Copy the records below word for word, from the line containing "Yes, white matte shirt" through the line containing "Question: Which of", leaving out the pictures.
━━━ Input material ━━━
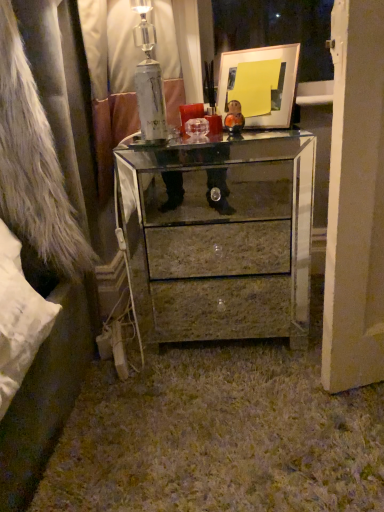
Question: Does brown marble drawer at center have a greater width compared to mirrored glass chest of drawers at center?

Choices:
 (A) no
 (B) yes

Answer: (A)

Question: Can mirrored glass chest of drawers at center be found inside brown marble drawer at center?

Choices:
 (A) yes
 (B) no

Answer: (B)

Question: From a real-world perspective, is brown marble drawer at center below mirrored glass chest of drawers at center?

Choices:
 (A) no
 (B) yes

Answer: (B)

Question: Can you confirm if brown marble drawer at center is positioned to the left of mirrored glass chest of drawers at center?

Choices:
 (A) yes
 (B) no

Answer: (B)

Question: Considering the relative sizes of brown marble drawer at center and mirrored glass chest of drawers at center in the image provided, is brown marble drawer at center taller than mirrored glass chest of drawers at center?

Choices:
 (A) no
 (B) yes

Answer: (A)

Question: In terms of width, does brown marble drawer at center look wider or thinner when compared to matte gold picture frame at upper center?

Choices:
 (A) wide
 (B) thin

Answer: (B)

Question: Considering the positions of brown marble drawer at center and matte gold picture frame at upper center in the image, is brown marble drawer at center taller or shorter than matte gold picture frame at upper center?

Choices:
 (A) short
 (B) tall

Answer: (A)

Question: Is point [203, 269] positioned closer to the camera than point [286, 72]?

Choices:
 (A) closer
 (B) farther

Answer: (B)

Question: From a real-world perspective, is brown marble drawer at center physically located above or below matte gold picture frame at upper center?

Choices:
 (A) below
 (B) above

Answer: (A)

Question: Considering the positions of matte gold picture frame at upper center and mirrored glass chest of drawers at center in the image, is matte gold picture frame at upper center bigger or smaller than mirrored glass chest of drawers at center?

Choices:
 (A) small
 (B) big

Answer: (A)

Question: Is matte gold picture frame at upper center inside or outside of mirrored glass chest of drawers at center?

Choices:
 (A) inside
 (B) outside

Answer: (B)

Question: Considering the positions of point (271, 103) and point (178, 254), is point (271, 103) closer or farther from the camera than point (178, 254)?

Choices:
 (A) closer
 (B) farther

Answer: (A)

Question: In terms of width, does matte gold picture frame at upper center look wider or thinner when compared to mirrored glass chest of drawers at center?

Choices:
 (A) wide
 (B) thin

Answer: (B)

Question: Considering the positions of mirrored glass chest of drawers at center and matte gold picture frame at upper center in the image, is mirrored glass chest of drawers at center taller or shorter than matte gold picture frame at upper center?

Choices:
 (A) short
 (B) tall

Answer: (B)

Question: Is point (x=144, y=253) positioned closer to the camera than point (x=278, y=100)?

Choices:
 (A) farther
 (B) closer

Answer: (A)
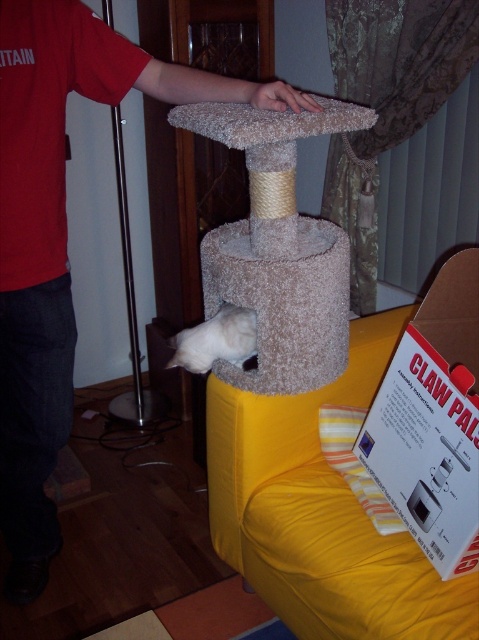
Question: Is red cotton shirt at upper left to the left of white fluffy cat at lower center from the viewer's perspective?

Choices:
 (A) yes
 (B) no

Answer: (A)

Question: Which object appears farthest from the camera in this image?

Choices:
 (A) white fluffy cat at lower center
 (B) red cotton shirt at upper left

Answer: (A)

Question: Which object is farther from the camera taking this photo?

Choices:
 (A) white fluffy cat at lower center
 (B) red cotton shirt at upper left

Answer: (A)

Question: Is red cotton shirt at upper left thinner than white fluffy cat at lower center?

Choices:
 (A) yes
 (B) no

Answer: (B)

Question: Considering the relative positions of red cotton shirt at upper left and white fluffy cat at lower center in the image provided, where is red cotton shirt at upper left located with respect to white fluffy cat at lower center?

Choices:
 (A) above
 (B) below

Answer: (B)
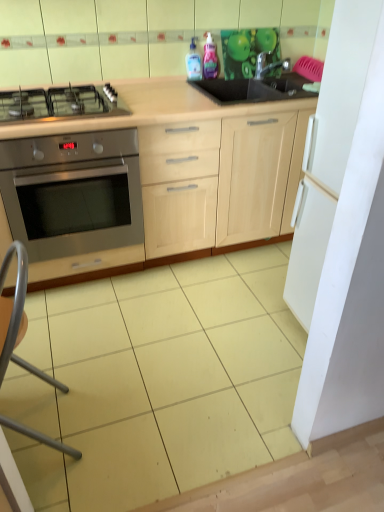
Find the location of a particular element. Image resolution: width=384 pixels, height=512 pixels. unoccupied region to the right of pink glossy bottle at upper center, the first bottle when ordered from right to left is located at coordinates (236, 74).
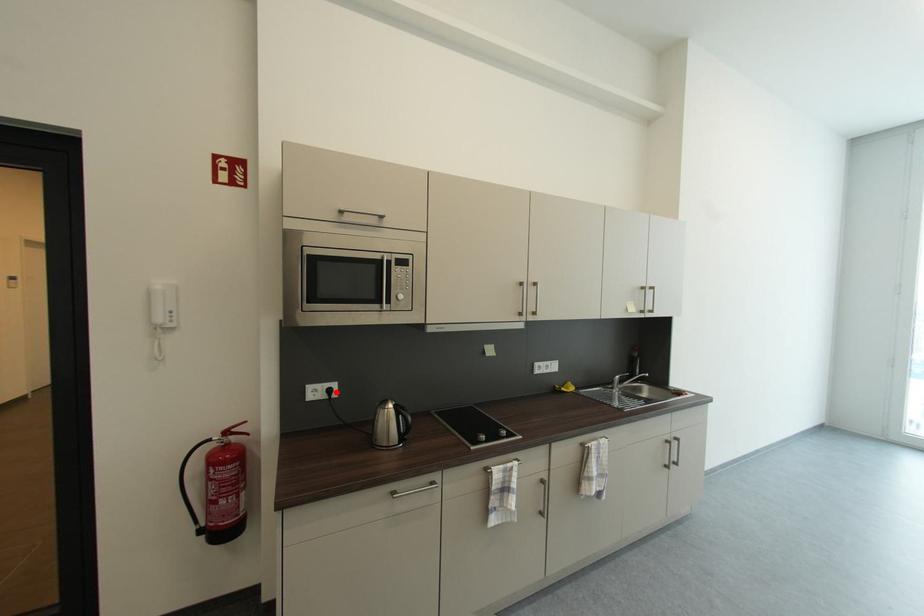
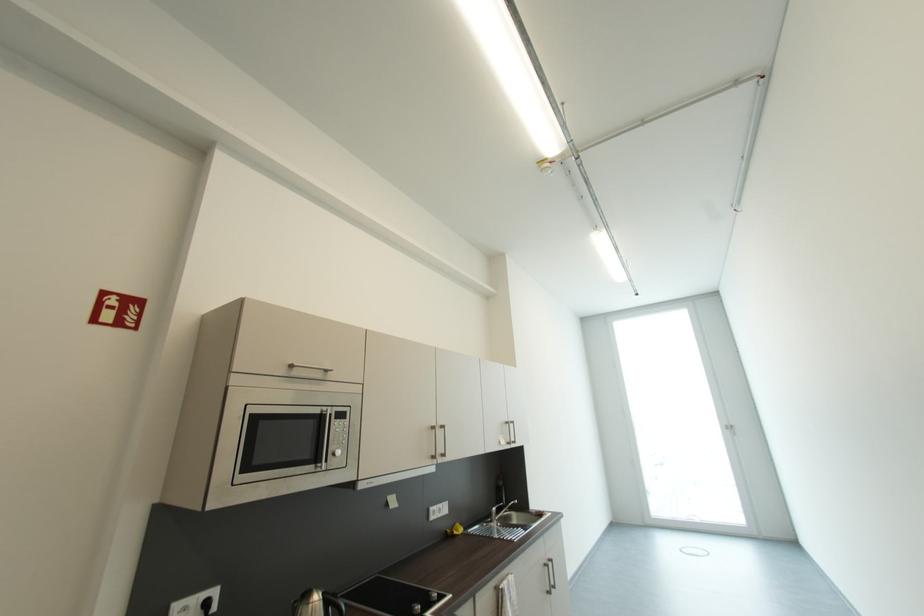
Find the pixel in the second image that matches the highlighted location in the first image.

(213, 605)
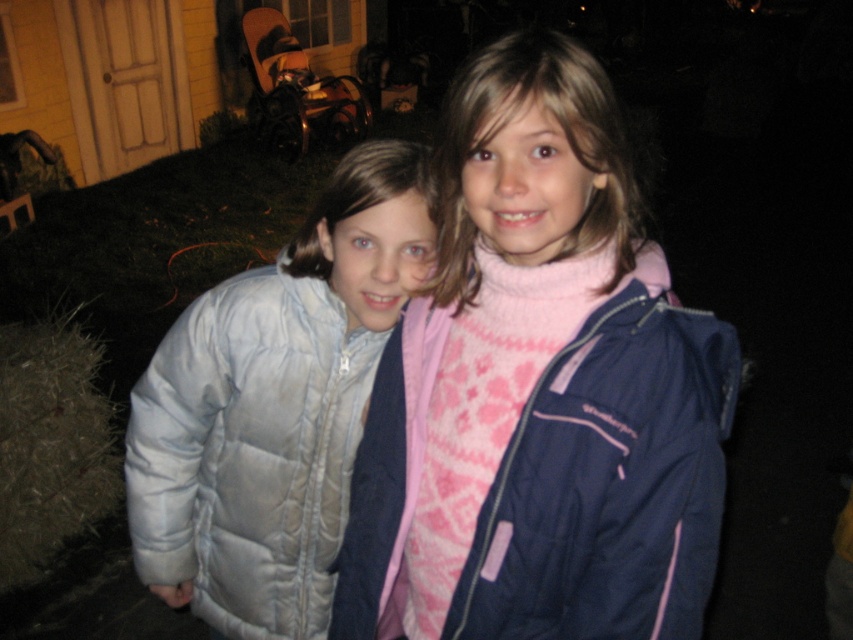
Question: Does pink quilted jacket at center appear on the left side of light gray quilted jacket at left?

Choices:
 (A) yes
 (B) no

Answer: (B)

Question: Which point appears closest to the camera in this image?

Choices:
 (A) (222, 468)
 (B) (426, 435)

Answer: (B)

Question: Considering the relative positions of pink quilted jacket at center and light gray quilted jacket at left in the image provided, where is pink quilted jacket at center located with respect to light gray quilted jacket at left?

Choices:
 (A) right
 (B) left

Answer: (A)

Question: Can you confirm if pink quilted jacket at center is positioned above light gray quilted jacket at left?

Choices:
 (A) no
 (B) yes

Answer: (B)

Question: Which point is farther to the camera?

Choices:
 (A) (161, 406)
 (B) (654, 330)

Answer: (A)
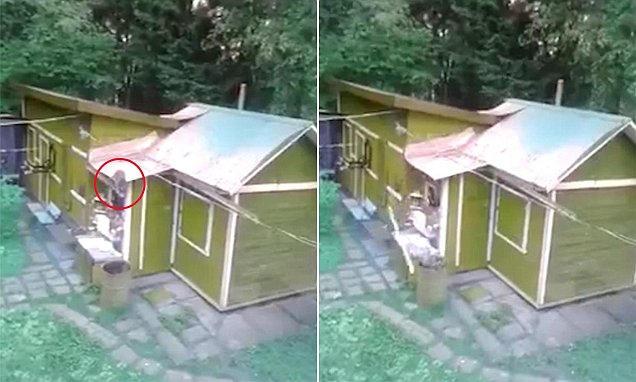
Identify the location of chimney. This screenshot has width=636, height=382. [x=561, y=98].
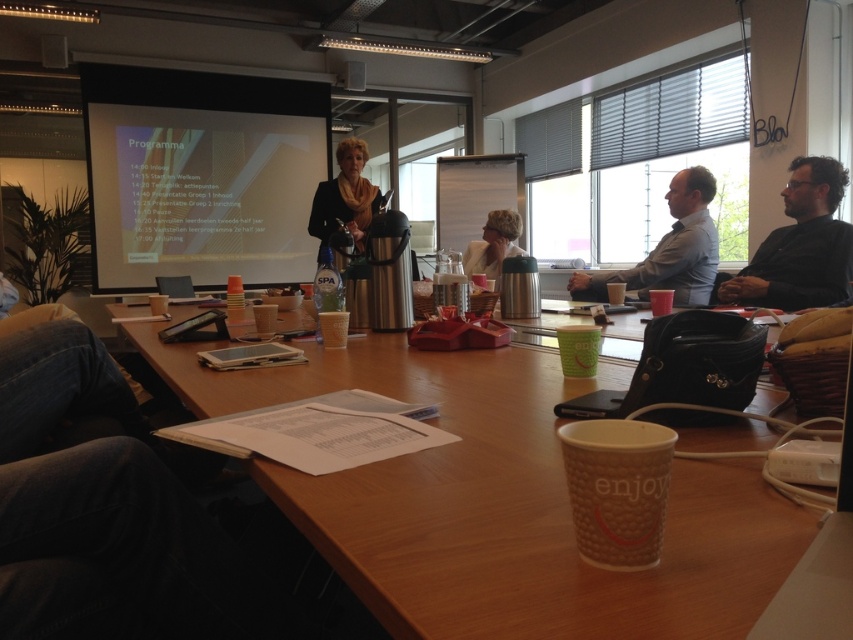
Can you confirm if white matte projection screen at upper left is taller than matte blue shirt at upper right?

Yes, white matte projection screen at upper left is taller than matte blue shirt at upper right.

The image size is (853, 640). What do you see at coordinates (200, 173) in the screenshot?
I see `white matte projection screen at upper left` at bounding box center [200, 173].

Where is `white matte projection screen at upper left`? The height and width of the screenshot is (640, 853). white matte projection screen at upper left is located at coordinates (200, 173).

Does brown paper cup at center have a lesser width compared to black matte shirt at right?

In fact, brown paper cup at center might be wider than black matte shirt at right.

Does brown paper cup at center appear over black matte shirt at right?

Incorrect, brown paper cup at center is not positioned above black matte shirt at right.

Which is behind, point (357, 355) or point (817, 205)?

Positioned behind is point (817, 205).

At what (x,y) coordinates should I click in order to perform the action: click on brown paper cup at center. Please return your answer as a coordinate pair (x, y). The height and width of the screenshot is (640, 853). Looking at the image, I should click on (500, 502).

Can you confirm if white matte projection screen at upper left is positioned above black fabric jacket at center?

Indeed, white matte projection screen at upper left is positioned over black fabric jacket at center.

Can you confirm if white matte projection screen at upper left is taller than black fabric jacket at center?

Yes, white matte projection screen at upper left is taller than black fabric jacket at center.

Describe the element at coordinates (200, 173) in the screenshot. This screenshot has height=640, width=853. I see `white matte projection screen at upper left` at that location.

You are a GUI agent. You are given a task and a screenshot of the screen. Output one action in this format:
    pyautogui.click(x=<x>, y=<y>)
    Task: Click on the white matte projection screen at upper left
    The image size is (853, 640).
    Given the screenshot: What is the action you would take?
    pyautogui.click(x=200, y=173)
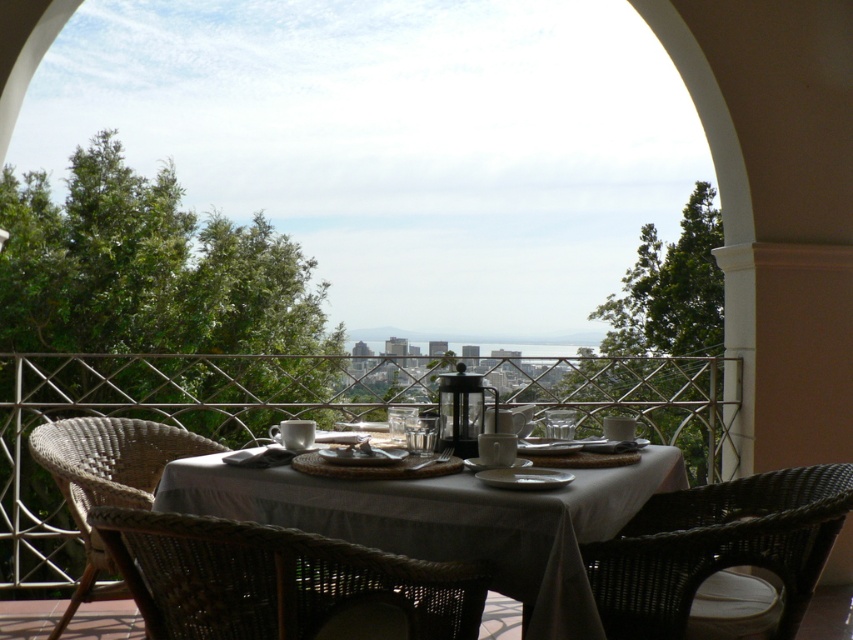
You are sitting at the table and want to reach the white ceramic plate at center. Which object, the woven dark brown chair at lower right or the plate itself, is closer to you?

The woven dark brown chair at lower right is in front of the white ceramic plate at center, so the chair is closer to you than the plate.

In the scene shown: You are standing at the edge of the balcony looking out towards the cityscape. You want to move from your current position to the woven dark brown chair at lower right without stepping on the white woven table at center. Is this possible based on their positions?

The white woven table at center is located above the woven dark brown chair at lower right, so you can safely move to the chair without stepping on the table since the table is positioned higher up.

You are standing at the entrance of the balcony and want to sit down at the table. Which object at point (281, 582) should you approach first?

The woven rattan chair at lower center is located at point (281, 582), so you should approach the woven rattan chair at lower center first to sit down.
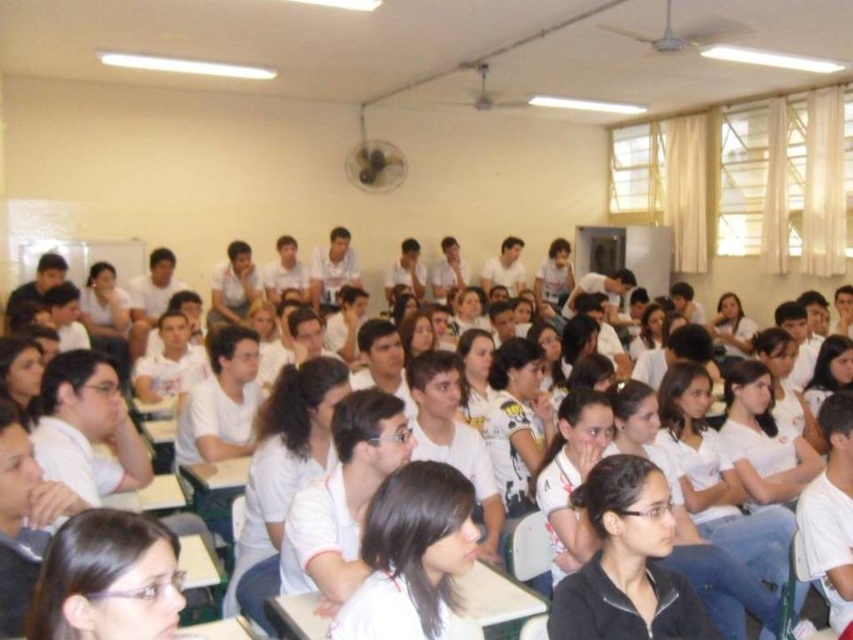
Can you confirm if white matte shirt at center is taller than matte white shirt at lower left?

Yes, white matte shirt at center is taller than matte white shirt at lower left.

Find the location of `white matte shirt at center`. white matte shirt at center is located at coordinates (410, 556).

The width and height of the screenshot is (853, 640). Identify the location of white matte shirt at center. (410, 556).

Which is more to the left, black matte jacket at lower center or white matte shirt at center?

white matte shirt at center is more to the left.

Which is in front, point (651, 614) or point (444, 497)?

Point (444, 497) is in front.

Where is `black matte jacket at lower center`? black matte jacket at lower center is located at coordinates (627, 563).

The height and width of the screenshot is (640, 853). Identify the location of black matte jacket at lower center. (627, 563).

Which is behind, point (585, 595) or point (158, 621)?

The point (585, 595) is more distant.

Is black matte jacket at lower center positioned behind matte white shirt at lower left?

Yes, black matte jacket at lower center is behind matte white shirt at lower left.

Does point (717, 636) lie in front of point (178, 586)?

No, (717, 636) is behind (178, 586).

Where is `black matte jacket at lower center`? The width and height of the screenshot is (853, 640). black matte jacket at lower center is located at coordinates (627, 563).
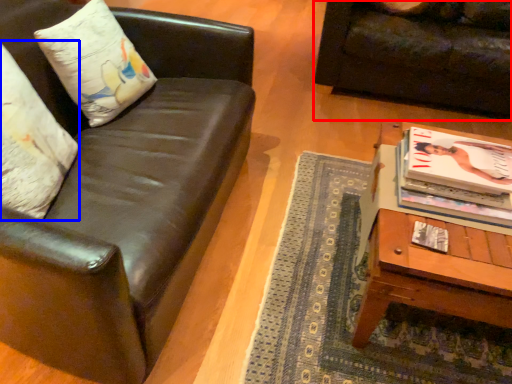
Question: Which of the following is the farthest to the observer, studio couch (highlighted by a red box) or pillow (highlighted by a blue box)?

Choices:
 (A) studio couch
 (B) pillow

Answer: (A)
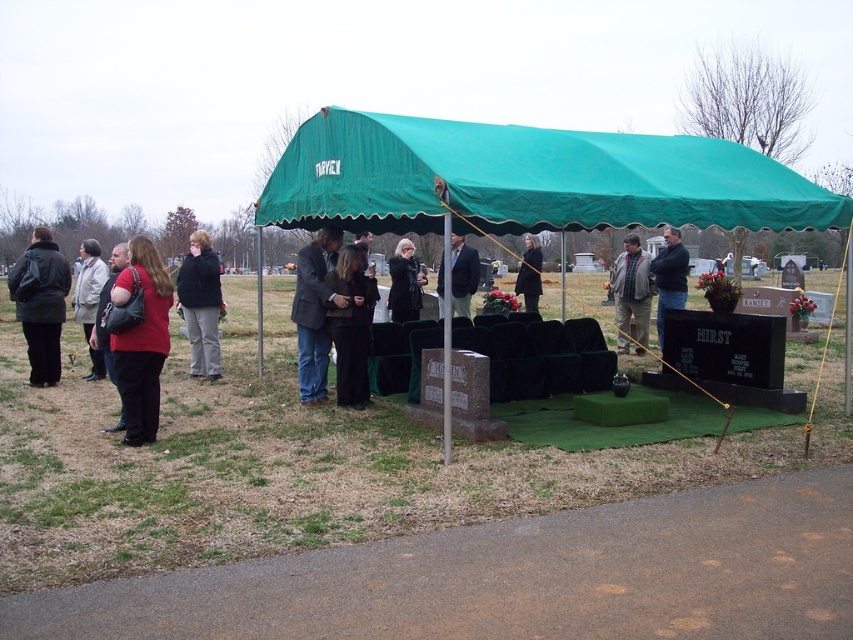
━━━
:: Result for this task ::
Yes, white matte shirt at center is taller than matte white shirt at lower left.

Find the location of `white matte shirt at center`. white matte shirt at center is located at coordinates (410, 556).

The width and height of the screenshot is (853, 640). Identify the location of white matte shirt at center. (410, 556).

Which is more to the left, black matte jacket at lower center or white matte shirt at center?

white matte shirt at center is more to the left.

Which is in front, point (651, 614) or point (444, 497)?

Point (444, 497) is in front.

Where is `black matte jacket at lower center`? black matte jacket at lower center is located at coordinates (627, 563).

The height and width of the screenshot is (640, 853). Identify the location of black matte jacket at lower center. (627, 563).

Which is behind, point (585, 595) or point (158, 621)?

The point (585, 595) is more distant.

Is black matte jacket at lower center positioned behind matte white shirt at lower left?

Yes, black matte jacket at lower center is behind matte white shirt at lower left.

Does point (717, 636) lie in front of point (178, 586)?

No, (717, 636) is behind (178, 586).

Where is `black matte jacket at lower center`? The width and height of the screenshot is (853, 640). black matte jacket at lower center is located at coordinates (627, 563).
Question: Which of the following is the farthest to the observer, studio couch (highlighted by a red box) or pillow (highlighted by a blue box)?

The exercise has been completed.